- Consignes
Recopiez à l'identique les lignes de tous les items ci-dessous, sans reproduire les images.

+++++

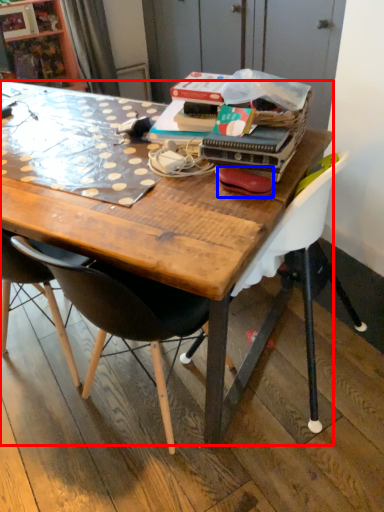
Question: Among these objects, which one is farthest to the camera, desk (highlighted by a red box) or handbag (highlighted by a blue box)?

Choices:
 (A) desk
 (B) handbag

Answer: (B)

+++++

- Réponse rédigée
Question: Among these objects, which one is farthest to the camera, desk (highlighted by a red box) or handbag (highlighted by a blue box)?

Choices:
 (A) desk
 (B) handbag

Answer: (B)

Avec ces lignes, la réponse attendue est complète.